What the exercise asks: Copy out every line of the data where the word "turned" is found.
___ Extracted records ___
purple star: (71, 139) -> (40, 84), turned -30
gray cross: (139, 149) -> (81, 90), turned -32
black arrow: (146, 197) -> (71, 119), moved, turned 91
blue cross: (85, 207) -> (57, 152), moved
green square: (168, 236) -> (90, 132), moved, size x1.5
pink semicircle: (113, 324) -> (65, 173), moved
___
The answer:
purple star: (71, 139) -> (40, 84), turned -30
gray cross: (139, 149) -> (81, 90), turned -32
black arrow: (146, 197) -> (71, 119), moved, turned 91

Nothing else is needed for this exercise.